> [Your assignment]: Leave out the pictures and output the data verbatim.

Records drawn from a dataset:
○ ○ ○ ○ ○

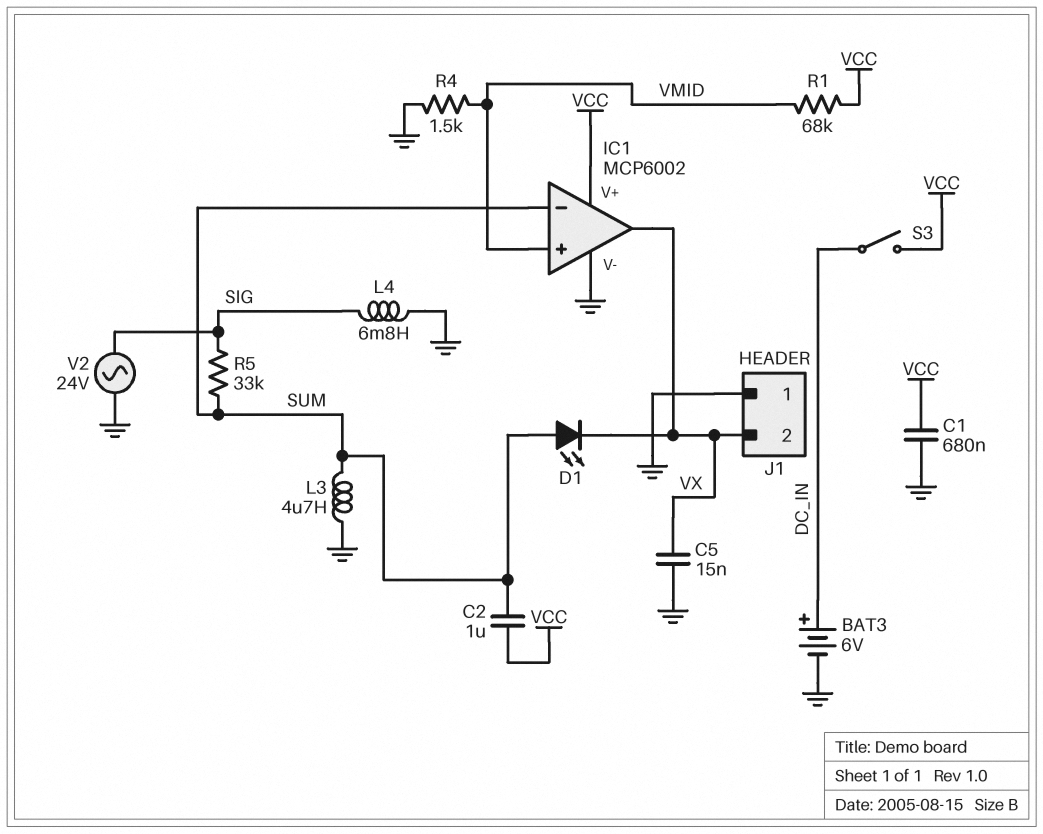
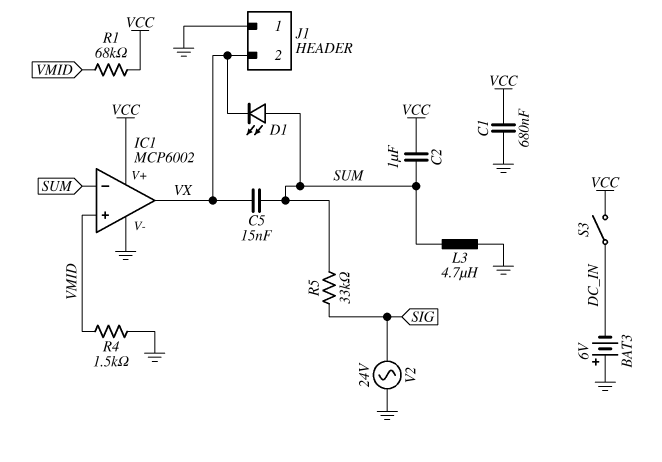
BAT3: 6V (plus DC_IN, minus GND) -> 6V (plus GND, minus DC_IN)
C5: 15nF (GND, VX) -> 15nF (SUM, VX)
L4: 6.8mH (GND, SIG) -> none

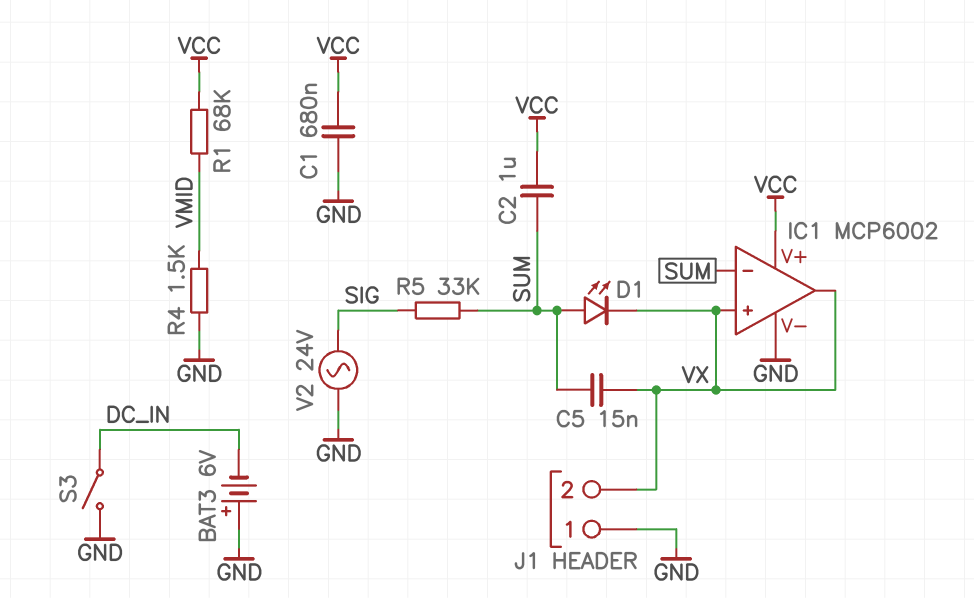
IC1 pin in+: VMID -> VX
L3: 4.7uH (GND, SUM) -> none
S3: switch (DC_IN, VCC) -> switch (DC_IN, GND)

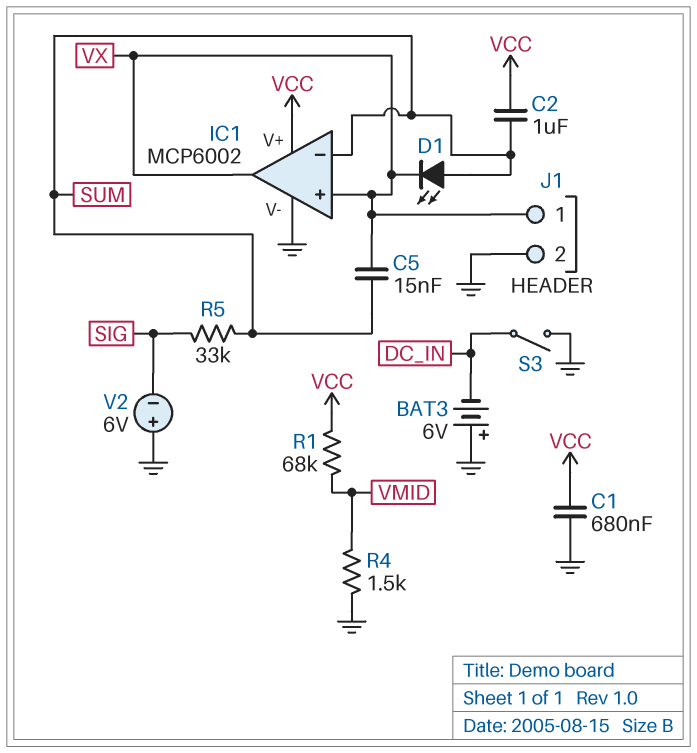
J1 pin 1: GND -> VX
J1 pin 2: VX -> GND
V2: AC 24V (GND, SIG) -> 6V (plus GND, minus SIG)

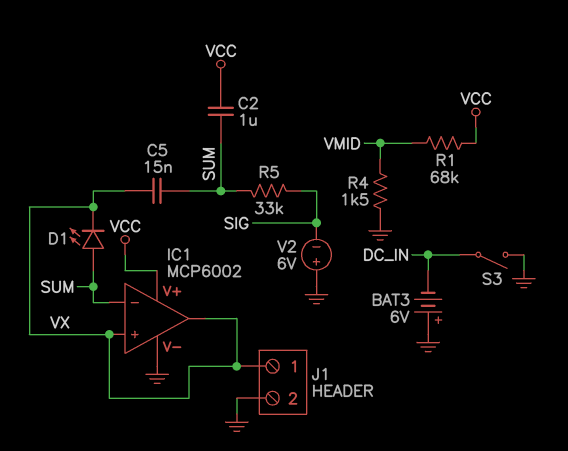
C1: 680nF (GND, VCC) -> none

○ ○ ○ ○ ○

> [The answer]:
BAT3: 6V (plus DC_IN, minus GND) -> 6V (plus GND, minus DC_IN)
C5: 15nF (GND, VX) -> 15nF (SUM, VX)
L4: 6.8mH (GND, SIG) -> none

IC1 pin in+: VMID -> VX
L3: 4.7uH (GND, SUM) -> none
S3: switch (DC_IN, VCC) -> switch (DC_IN, GND)

J1 pin 1: GND -> VX
J1 pin 2: VX -> GND
V2: AC 24V (GND, SIG) -> 6V (plus GND, minus SIG)

C1: 680nF (GND, VCC) -> none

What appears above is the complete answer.